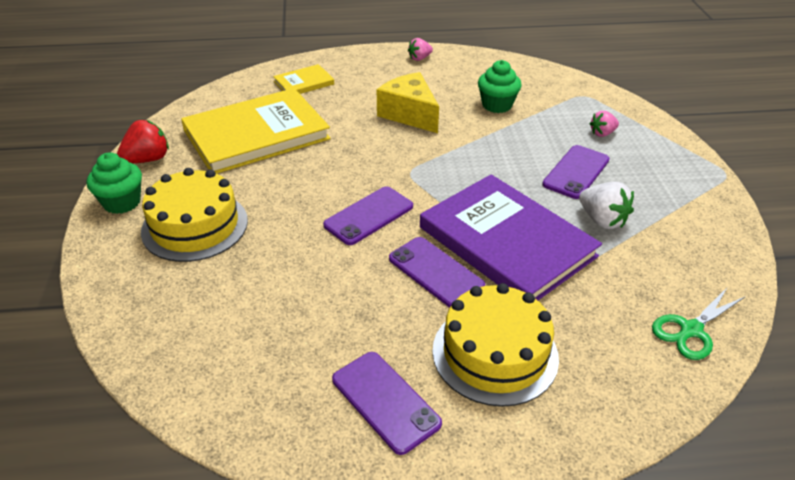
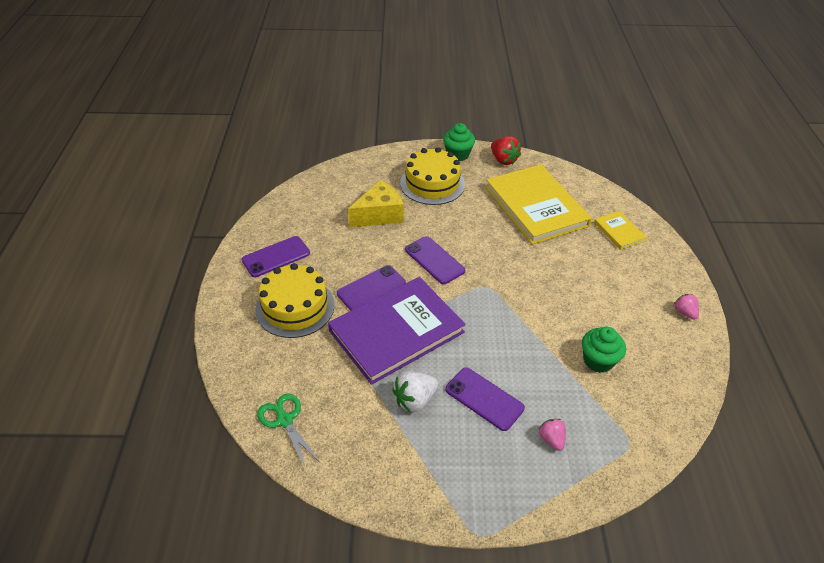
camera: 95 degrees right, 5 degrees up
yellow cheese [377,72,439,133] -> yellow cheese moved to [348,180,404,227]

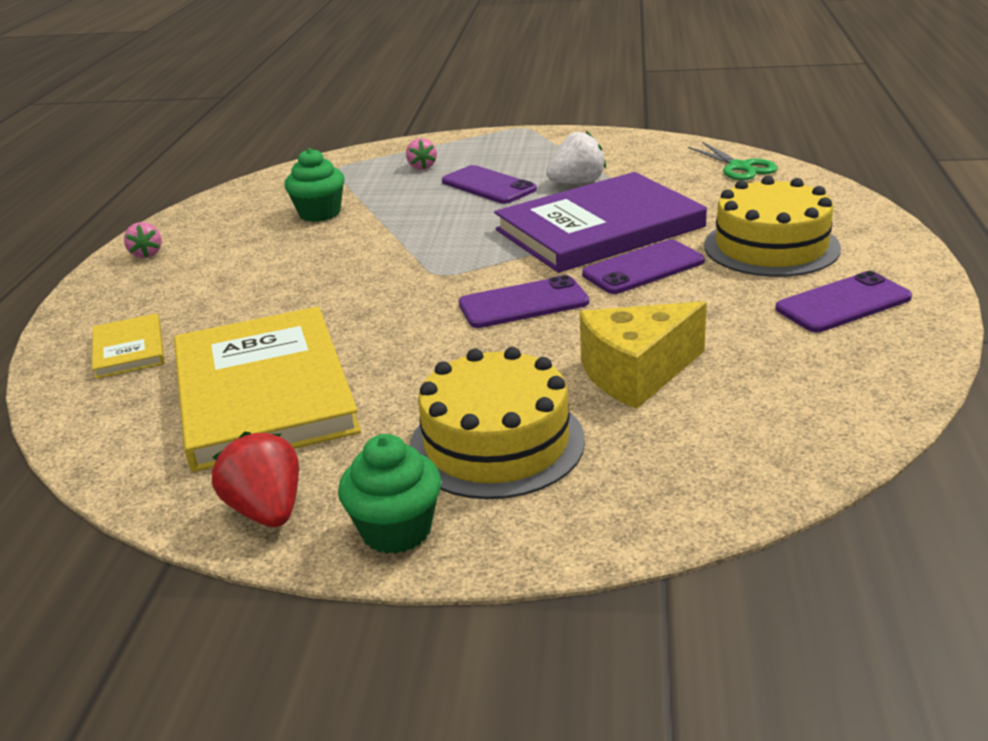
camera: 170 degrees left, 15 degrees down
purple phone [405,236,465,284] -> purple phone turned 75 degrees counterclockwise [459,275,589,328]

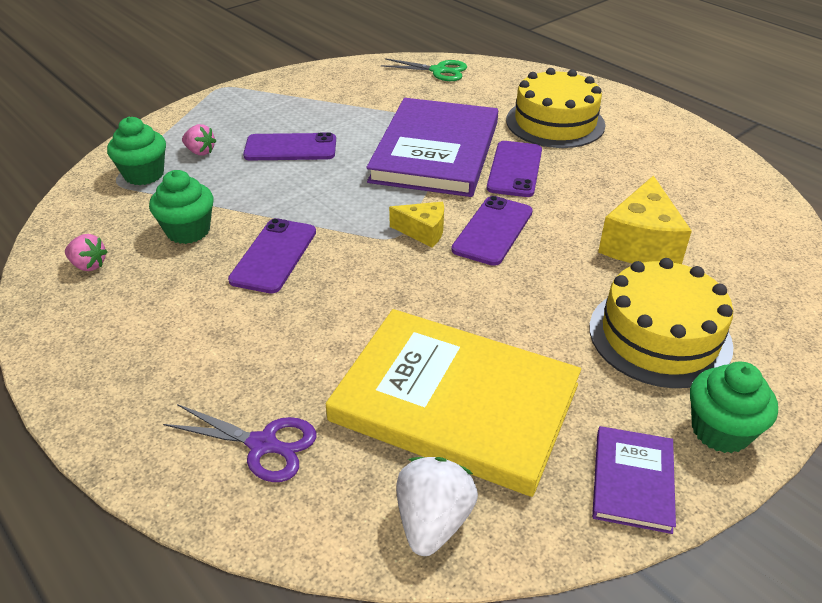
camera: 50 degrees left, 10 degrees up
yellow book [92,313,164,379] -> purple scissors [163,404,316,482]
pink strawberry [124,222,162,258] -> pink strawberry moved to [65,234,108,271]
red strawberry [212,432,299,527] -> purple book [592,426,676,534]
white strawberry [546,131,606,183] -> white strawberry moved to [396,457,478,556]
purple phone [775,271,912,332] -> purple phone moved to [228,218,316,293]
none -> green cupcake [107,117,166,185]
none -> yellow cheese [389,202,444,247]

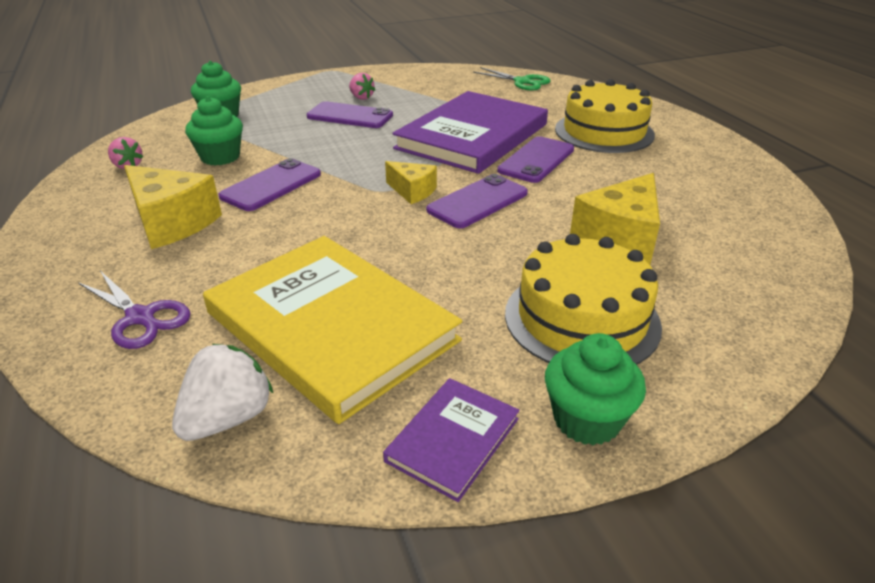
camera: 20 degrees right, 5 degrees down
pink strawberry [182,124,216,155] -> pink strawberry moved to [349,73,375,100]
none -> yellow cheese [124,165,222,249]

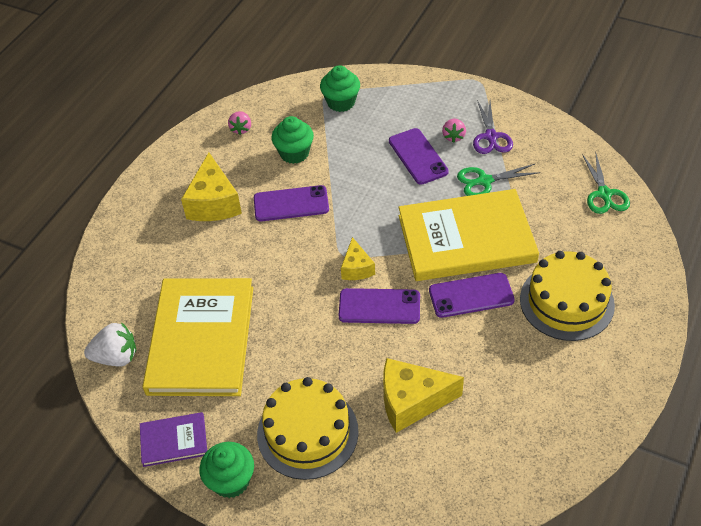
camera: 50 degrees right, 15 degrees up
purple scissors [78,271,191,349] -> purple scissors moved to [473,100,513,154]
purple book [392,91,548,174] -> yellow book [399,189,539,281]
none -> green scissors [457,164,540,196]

* * *

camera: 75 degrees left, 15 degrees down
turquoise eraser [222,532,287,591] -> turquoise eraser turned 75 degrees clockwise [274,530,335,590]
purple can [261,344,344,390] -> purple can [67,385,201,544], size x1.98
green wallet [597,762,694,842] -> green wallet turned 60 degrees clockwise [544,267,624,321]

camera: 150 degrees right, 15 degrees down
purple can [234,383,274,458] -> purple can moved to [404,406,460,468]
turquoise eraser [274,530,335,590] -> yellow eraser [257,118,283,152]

* * *

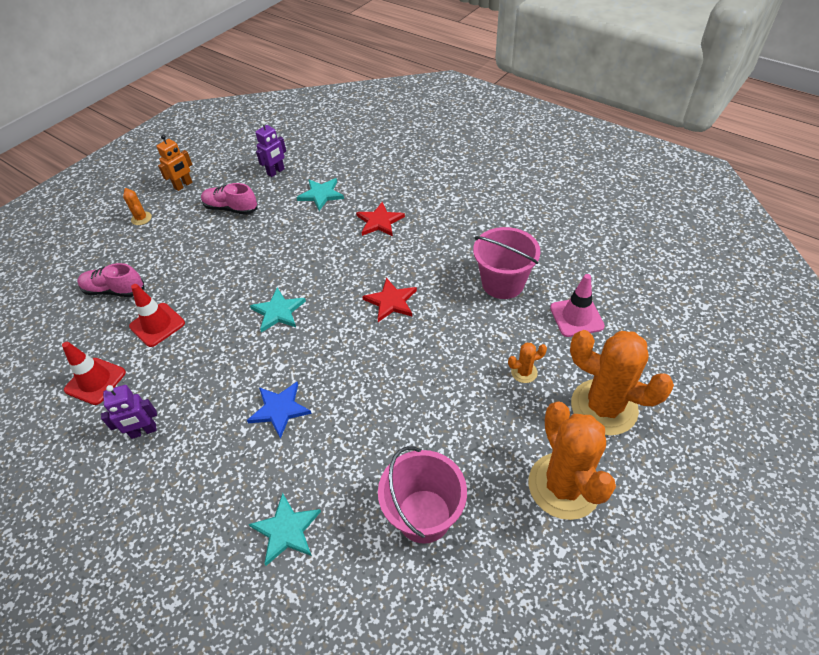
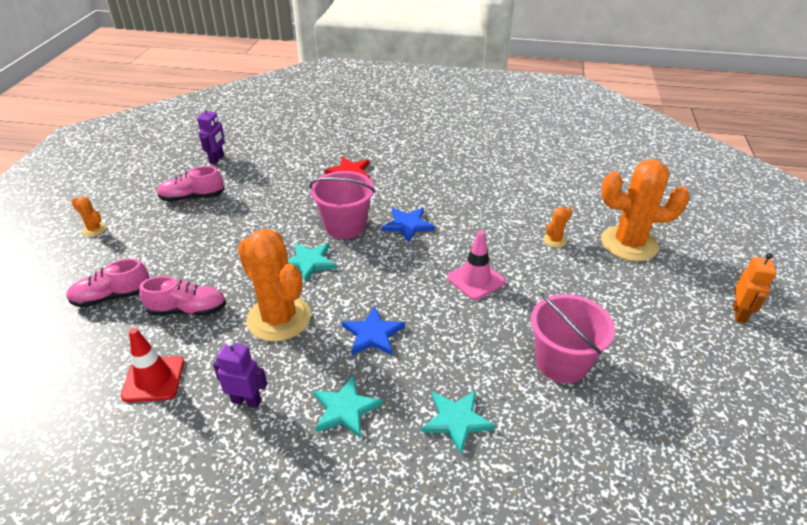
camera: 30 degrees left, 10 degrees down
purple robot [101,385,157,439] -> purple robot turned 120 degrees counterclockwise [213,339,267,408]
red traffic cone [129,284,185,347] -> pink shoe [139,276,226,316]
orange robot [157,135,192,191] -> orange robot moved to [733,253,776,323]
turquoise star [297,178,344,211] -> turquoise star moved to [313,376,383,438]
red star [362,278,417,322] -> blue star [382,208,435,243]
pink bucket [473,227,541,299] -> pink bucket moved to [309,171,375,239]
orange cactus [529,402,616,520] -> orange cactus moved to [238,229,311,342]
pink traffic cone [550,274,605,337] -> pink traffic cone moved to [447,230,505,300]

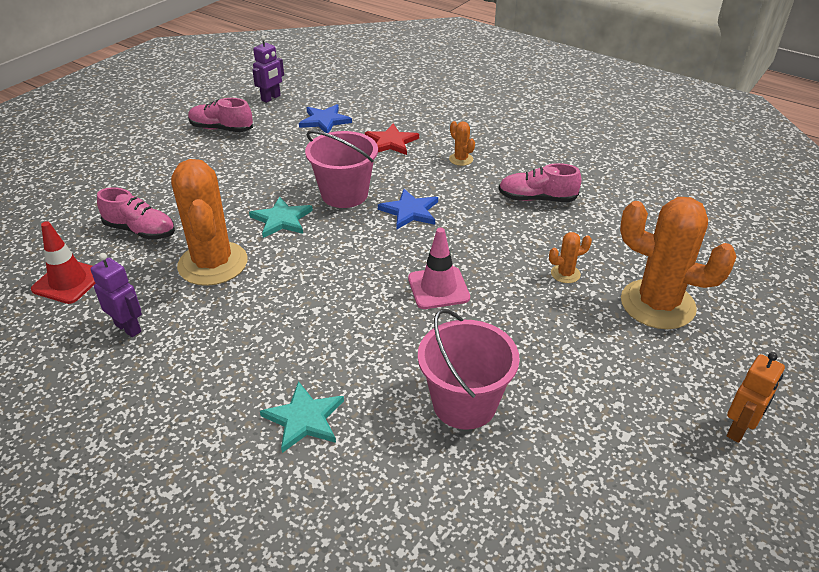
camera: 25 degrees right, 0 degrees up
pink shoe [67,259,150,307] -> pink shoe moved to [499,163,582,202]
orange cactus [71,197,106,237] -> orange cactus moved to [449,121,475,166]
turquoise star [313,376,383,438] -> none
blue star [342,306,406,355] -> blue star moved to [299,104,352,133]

• _WORK TO COMPLETE_: Show all lines of the material in which the word "right" can be found.

• _WRITTEN ANSWER_:
camera: 95 degrees right, 5 degrees up
camera: 20 degrees right, 5 degrees down
camera: 50 degrees right, 15 degrees up
camera: 150 degrees right, 15 degrees down
camera: 25 degrees right, 0 degrees up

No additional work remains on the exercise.